(Object change descriptions)
◆ ◆ ◆ ◆

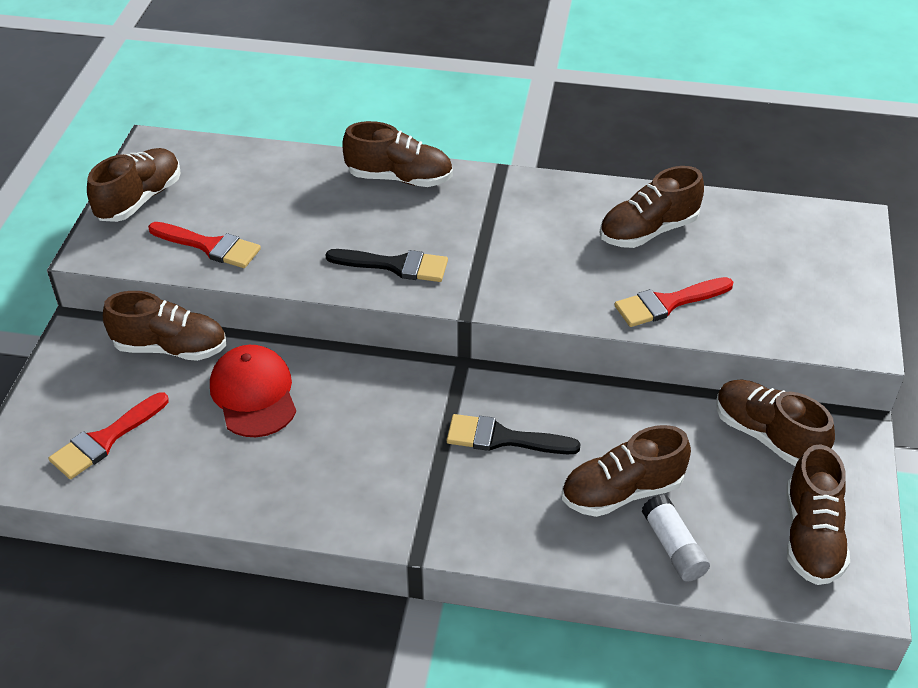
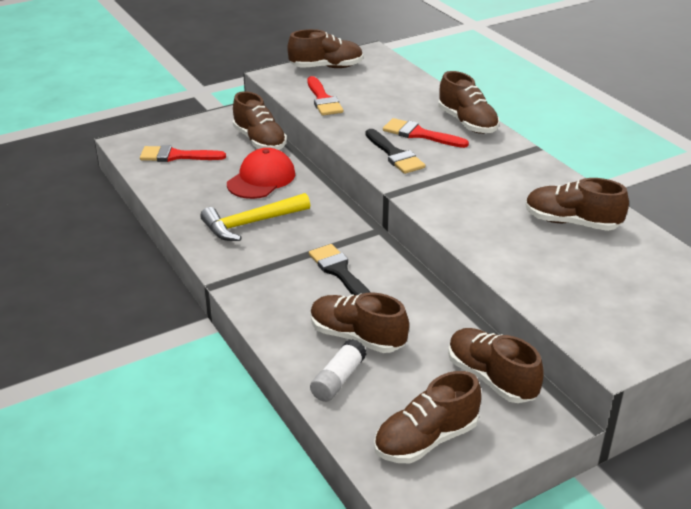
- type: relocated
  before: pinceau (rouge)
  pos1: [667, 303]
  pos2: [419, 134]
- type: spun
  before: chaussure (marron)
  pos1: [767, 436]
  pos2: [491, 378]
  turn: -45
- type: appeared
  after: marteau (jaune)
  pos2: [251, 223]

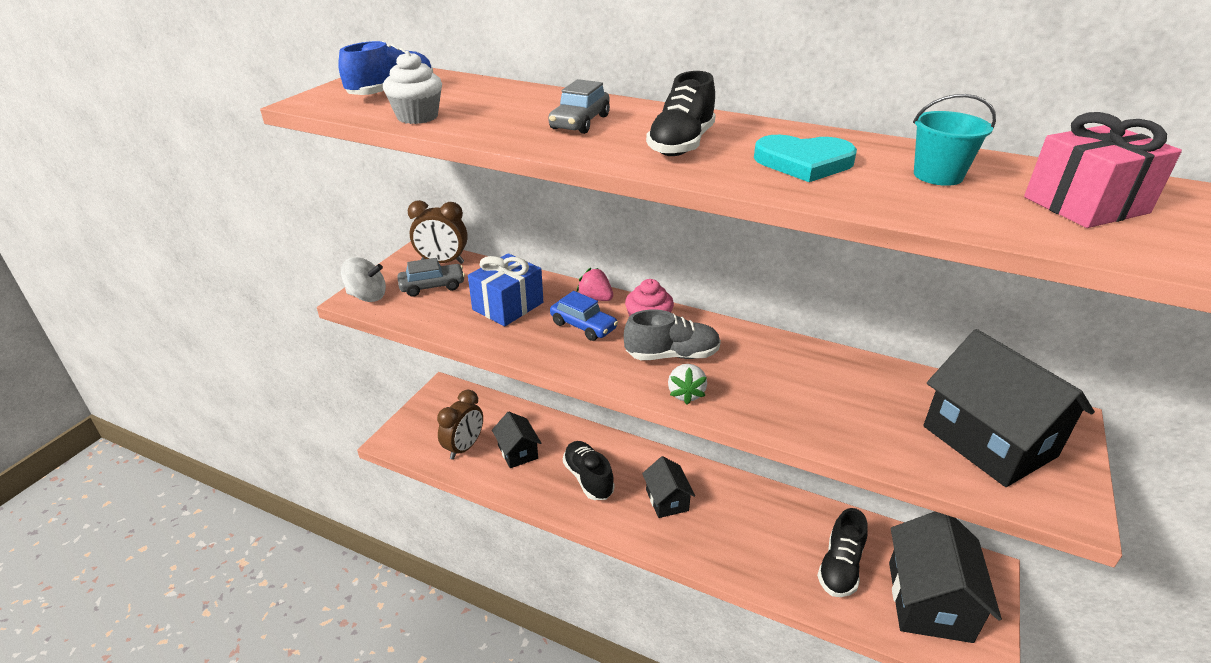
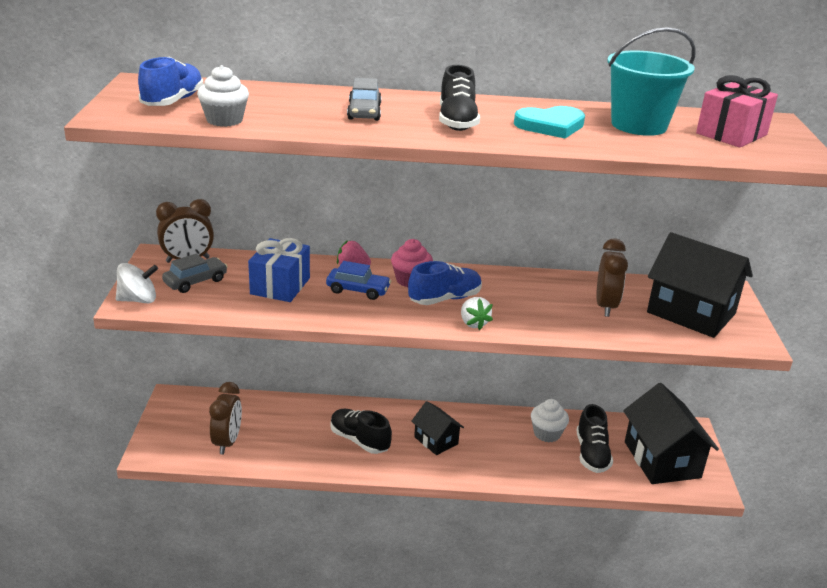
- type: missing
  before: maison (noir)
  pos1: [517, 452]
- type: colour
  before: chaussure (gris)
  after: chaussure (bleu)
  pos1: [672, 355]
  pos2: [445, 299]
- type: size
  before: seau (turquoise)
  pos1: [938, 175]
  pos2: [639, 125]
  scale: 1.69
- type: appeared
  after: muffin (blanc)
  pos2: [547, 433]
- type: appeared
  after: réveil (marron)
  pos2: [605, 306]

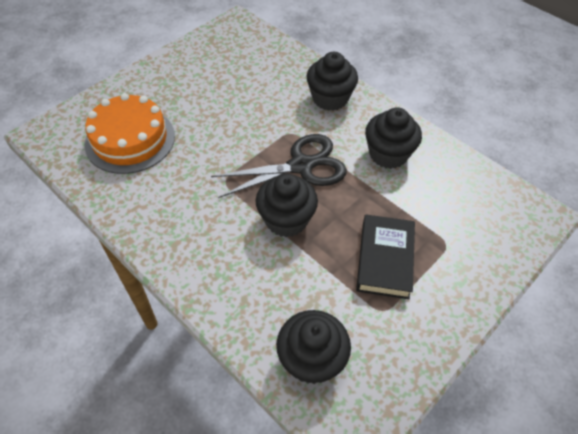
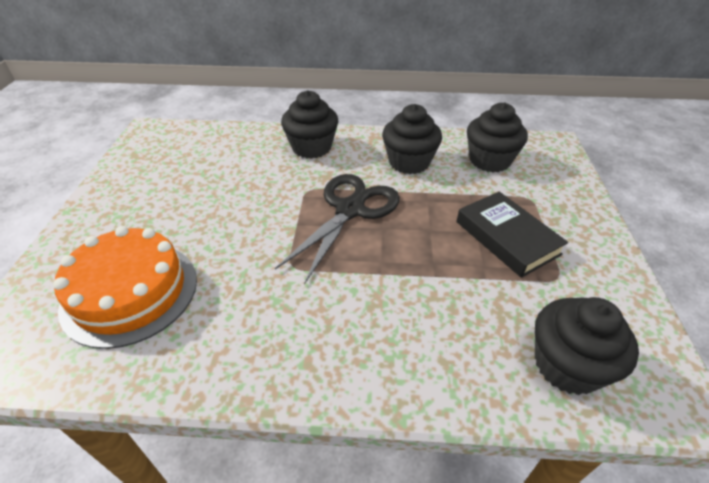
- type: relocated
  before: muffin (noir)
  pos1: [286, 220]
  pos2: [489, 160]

◆ ◆ ◆ ◆

[EXERCISE DIRECTIONS]: Each line from the one containing "- type: size" through the end of the records above is to be retyped exactly, with the pictures omitted and nothing added.

[WRITTEN SOLUTION]:
- type: size
  before: seau (turquoise)
  pos1: [938, 175]
  pos2: [639, 125]
  scale: 1.69
- type: appeared
  after: muffin (blanc)
  pos2: [547, 433]
- type: appeared
  after: réveil (marron)
  pos2: [605, 306]

- type: relocated
  before: muffin (noir)
  pos1: [286, 220]
  pos2: [489, 160]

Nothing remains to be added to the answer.